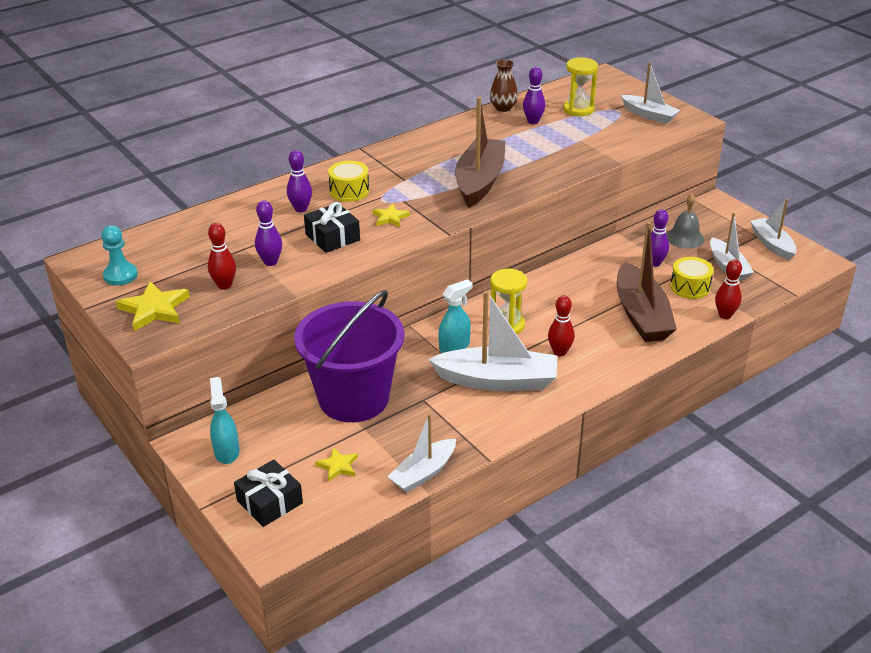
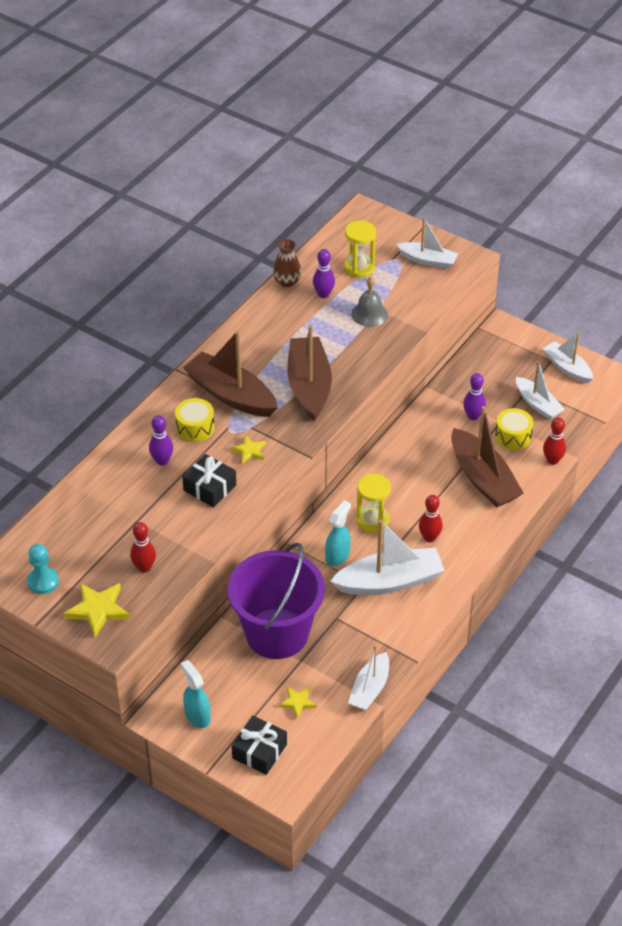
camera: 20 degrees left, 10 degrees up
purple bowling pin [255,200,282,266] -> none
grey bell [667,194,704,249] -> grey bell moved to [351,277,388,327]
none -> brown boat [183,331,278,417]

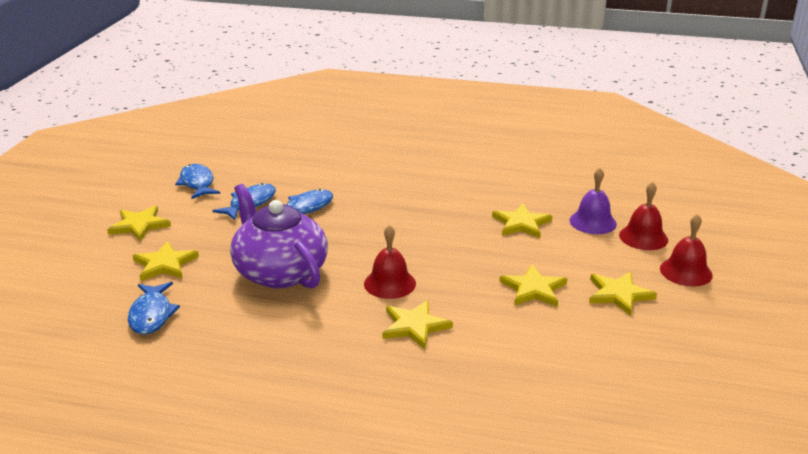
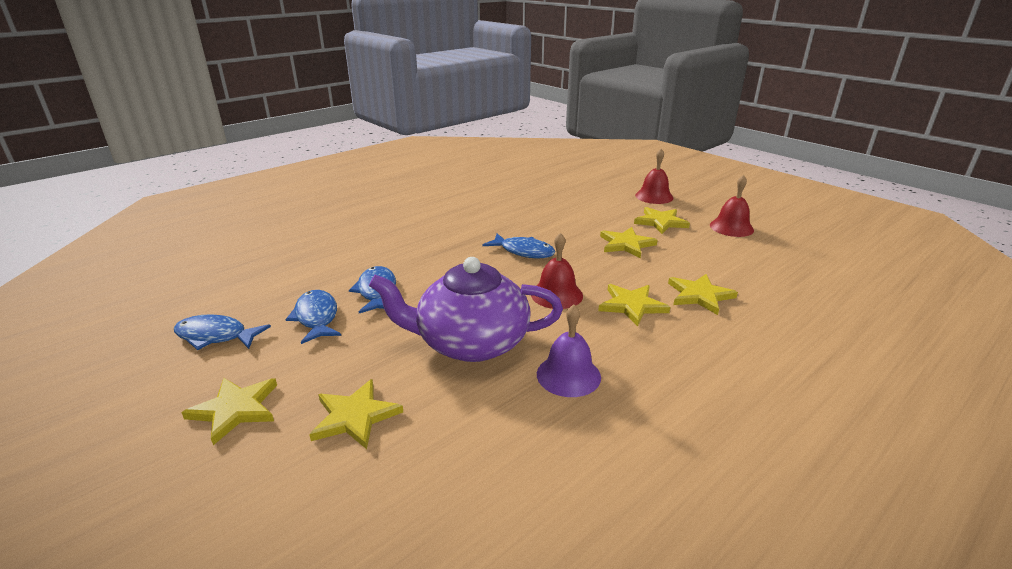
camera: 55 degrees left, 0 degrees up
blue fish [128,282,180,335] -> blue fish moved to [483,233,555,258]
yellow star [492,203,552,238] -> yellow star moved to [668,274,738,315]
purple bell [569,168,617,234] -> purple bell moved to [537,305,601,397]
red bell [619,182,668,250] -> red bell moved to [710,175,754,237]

•••

Task requirements → Transcribe each entry precisely as given, leaving the pictures out.

Answer to this problem →
camera: 20 degrees left, 10 degrees up
purple bowling pin [255,200,282,266] -> none
grey bell [667,194,704,249] -> grey bell moved to [351,277,388,327]
none -> brown boat [183,331,278,417]

camera: 55 degrees left, 0 degrees up
blue fish [128,282,180,335] -> blue fish moved to [483,233,555,258]
yellow star [492,203,552,238] -> yellow star moved to [668,274,738,315]
purple bell [569,168,617,234] -> purple bell moved to [537,305,601,397]
red bell [619,182,668,250] -> red bell moved to [710,175,754,237]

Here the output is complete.